→ **Problem statement**
Every line of the records that holds the word "carrot" should be copied out.

→ **Records for this task**
== == ==

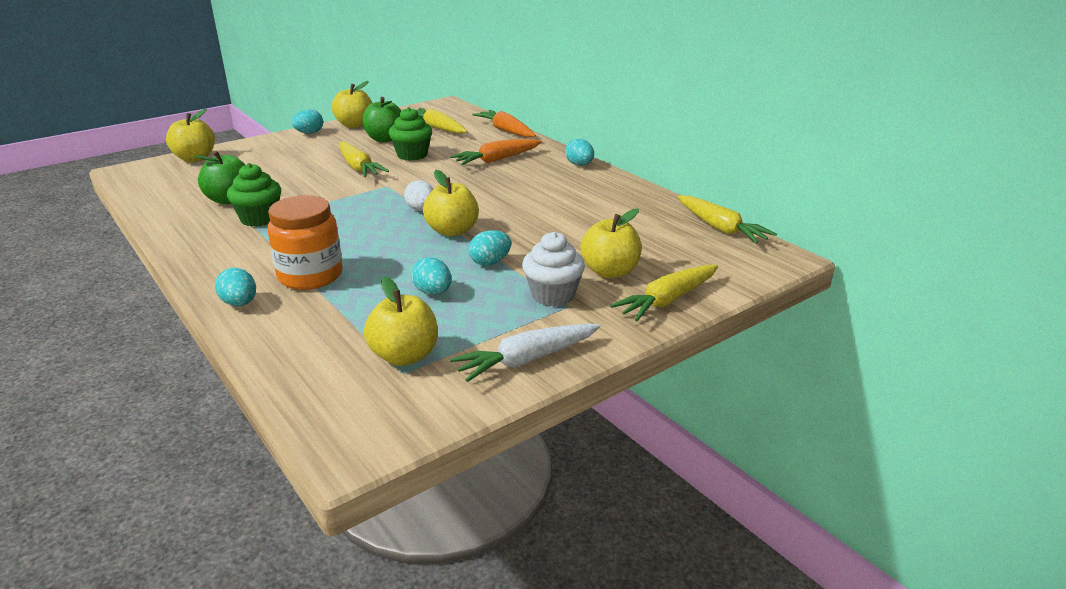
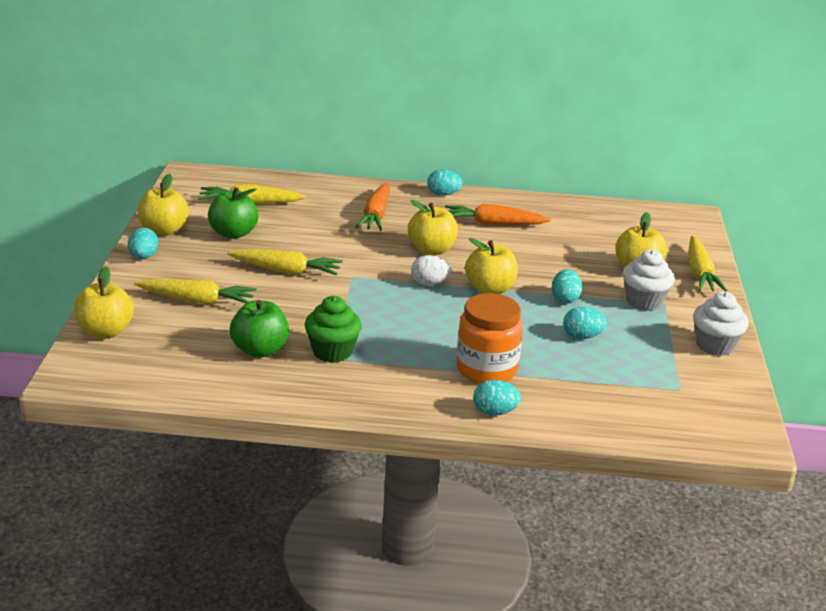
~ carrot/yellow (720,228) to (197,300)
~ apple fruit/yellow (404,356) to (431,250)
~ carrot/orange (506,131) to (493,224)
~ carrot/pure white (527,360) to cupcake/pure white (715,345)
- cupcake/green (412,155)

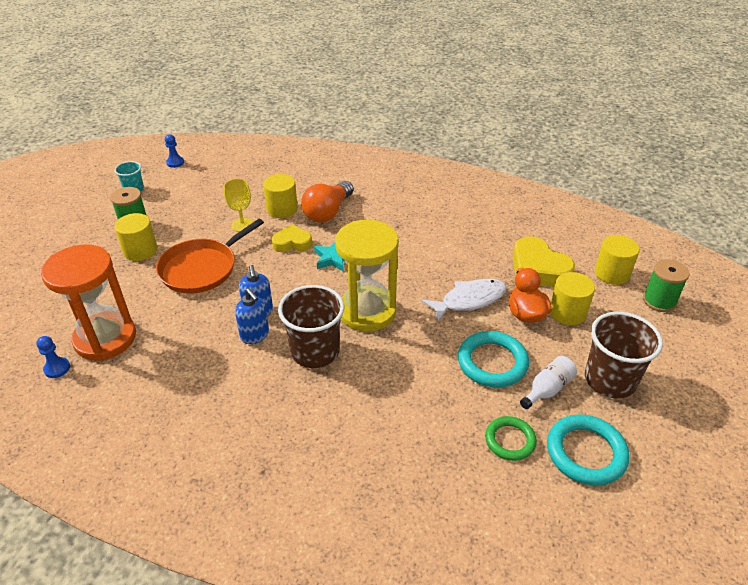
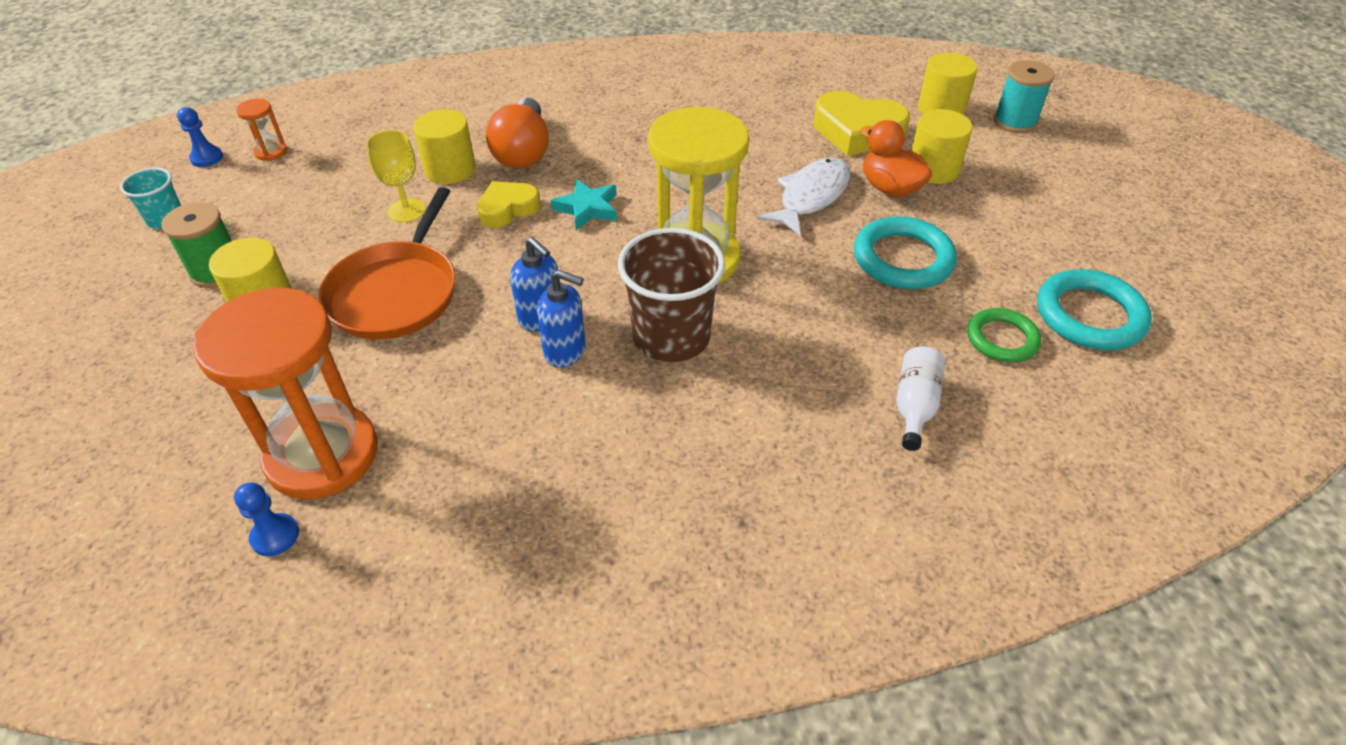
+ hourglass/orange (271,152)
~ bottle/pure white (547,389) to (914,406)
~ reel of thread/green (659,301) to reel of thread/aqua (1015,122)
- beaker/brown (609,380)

== == ==

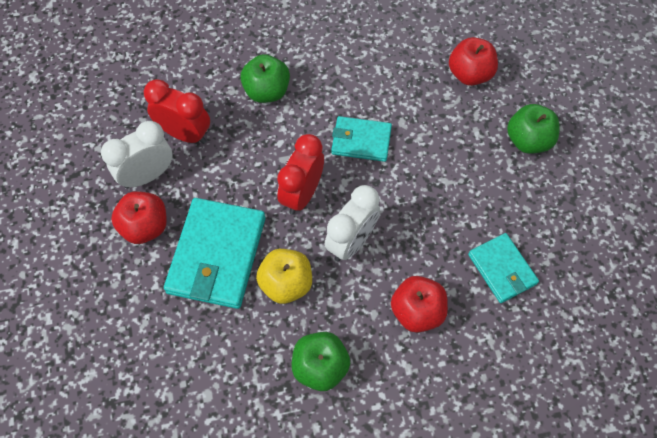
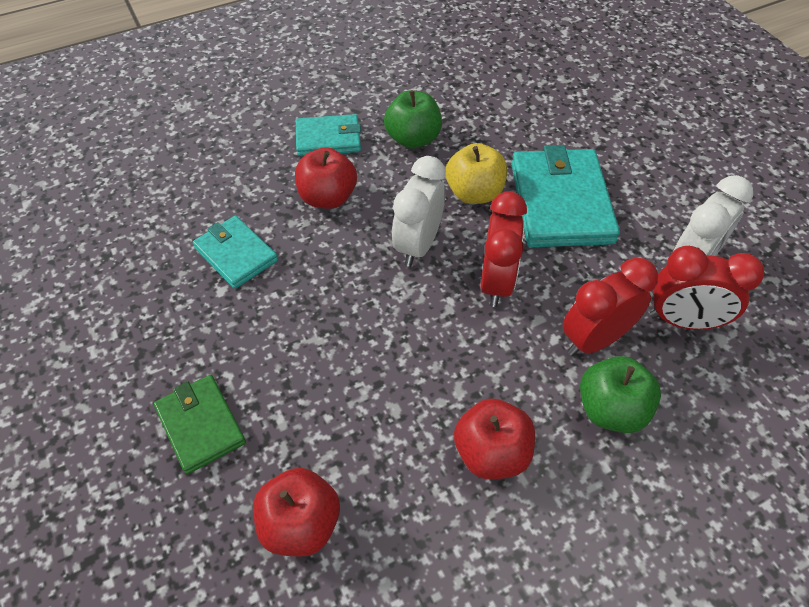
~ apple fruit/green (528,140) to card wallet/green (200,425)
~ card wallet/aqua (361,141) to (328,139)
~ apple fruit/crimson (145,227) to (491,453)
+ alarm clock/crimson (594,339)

== == ==

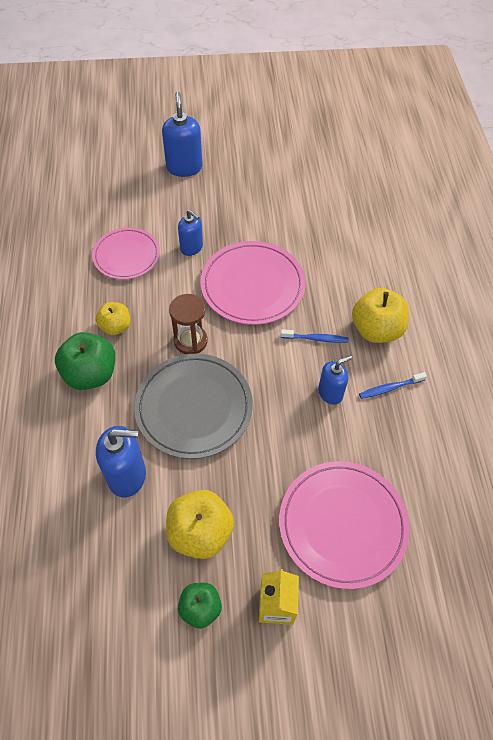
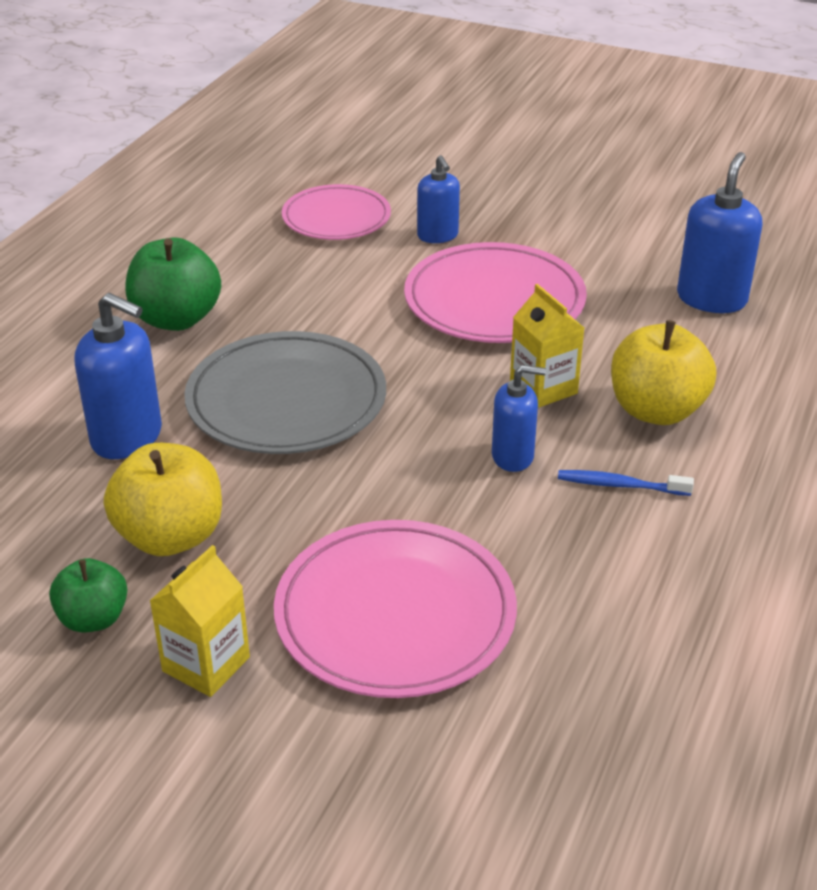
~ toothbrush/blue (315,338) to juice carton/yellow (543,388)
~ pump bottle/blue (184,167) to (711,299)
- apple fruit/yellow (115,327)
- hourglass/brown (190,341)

== == ==

→ **Task answer**
~ carrot/yellow (720,228) to (197,300)
~ carrot/orange (506,131) to (493,224)
~ carrot/pure white (527,360) to cupcake/pure white (715,345)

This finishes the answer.